[Scene difference descriptions]
☆ ☆ ☆ ☆ ☆ ☆ ☆

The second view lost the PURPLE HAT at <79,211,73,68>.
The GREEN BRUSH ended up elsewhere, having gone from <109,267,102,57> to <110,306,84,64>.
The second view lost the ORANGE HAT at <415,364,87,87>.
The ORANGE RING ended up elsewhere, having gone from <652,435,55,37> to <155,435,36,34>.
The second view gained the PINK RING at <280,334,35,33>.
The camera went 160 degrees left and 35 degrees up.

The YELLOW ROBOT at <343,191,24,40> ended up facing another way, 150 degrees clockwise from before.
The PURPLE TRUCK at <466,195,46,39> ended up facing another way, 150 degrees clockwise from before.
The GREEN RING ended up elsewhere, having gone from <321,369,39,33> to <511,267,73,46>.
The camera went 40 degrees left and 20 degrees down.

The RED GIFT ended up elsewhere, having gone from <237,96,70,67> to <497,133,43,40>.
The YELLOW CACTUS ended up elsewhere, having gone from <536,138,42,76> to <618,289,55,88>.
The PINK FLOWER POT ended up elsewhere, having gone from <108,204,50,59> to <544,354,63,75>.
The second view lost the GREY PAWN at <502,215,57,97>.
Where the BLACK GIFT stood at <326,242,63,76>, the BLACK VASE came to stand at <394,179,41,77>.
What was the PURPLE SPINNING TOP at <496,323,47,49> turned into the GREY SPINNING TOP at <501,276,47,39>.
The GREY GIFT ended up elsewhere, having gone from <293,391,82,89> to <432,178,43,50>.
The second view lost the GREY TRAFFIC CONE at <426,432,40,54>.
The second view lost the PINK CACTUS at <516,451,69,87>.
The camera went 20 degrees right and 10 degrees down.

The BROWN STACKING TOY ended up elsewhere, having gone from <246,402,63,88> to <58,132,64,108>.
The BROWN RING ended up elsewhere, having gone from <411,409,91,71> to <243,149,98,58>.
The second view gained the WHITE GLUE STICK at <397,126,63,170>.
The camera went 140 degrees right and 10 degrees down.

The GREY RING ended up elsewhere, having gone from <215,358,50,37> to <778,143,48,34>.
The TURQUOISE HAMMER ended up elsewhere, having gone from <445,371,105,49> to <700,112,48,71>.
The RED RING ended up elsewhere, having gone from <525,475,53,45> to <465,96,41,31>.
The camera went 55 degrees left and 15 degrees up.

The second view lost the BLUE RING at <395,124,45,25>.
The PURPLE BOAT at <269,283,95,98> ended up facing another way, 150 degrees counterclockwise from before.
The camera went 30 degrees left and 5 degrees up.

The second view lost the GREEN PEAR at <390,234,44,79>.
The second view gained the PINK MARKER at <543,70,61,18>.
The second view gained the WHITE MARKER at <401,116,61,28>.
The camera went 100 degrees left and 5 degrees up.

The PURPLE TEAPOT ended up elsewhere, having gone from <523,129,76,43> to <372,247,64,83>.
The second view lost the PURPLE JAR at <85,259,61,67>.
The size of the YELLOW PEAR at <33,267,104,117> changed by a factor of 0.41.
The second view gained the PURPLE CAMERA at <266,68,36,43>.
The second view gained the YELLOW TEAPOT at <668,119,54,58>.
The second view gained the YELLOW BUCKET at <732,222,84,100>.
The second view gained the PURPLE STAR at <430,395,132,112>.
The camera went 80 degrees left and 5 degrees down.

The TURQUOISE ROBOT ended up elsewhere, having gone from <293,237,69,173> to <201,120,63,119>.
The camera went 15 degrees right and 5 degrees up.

☆ ☆ ☆ ☆ ☆ ☆ ☆

Task statement |
In the entries above, find each line with "ORANGE" and copy it.

Expected answer |
The second view lost the ORANGE HAT at <415,364,87,87>.
The ORANGE RING ended up elsewhere, having gone from <652,435,55,37> to <155,435,36,34>.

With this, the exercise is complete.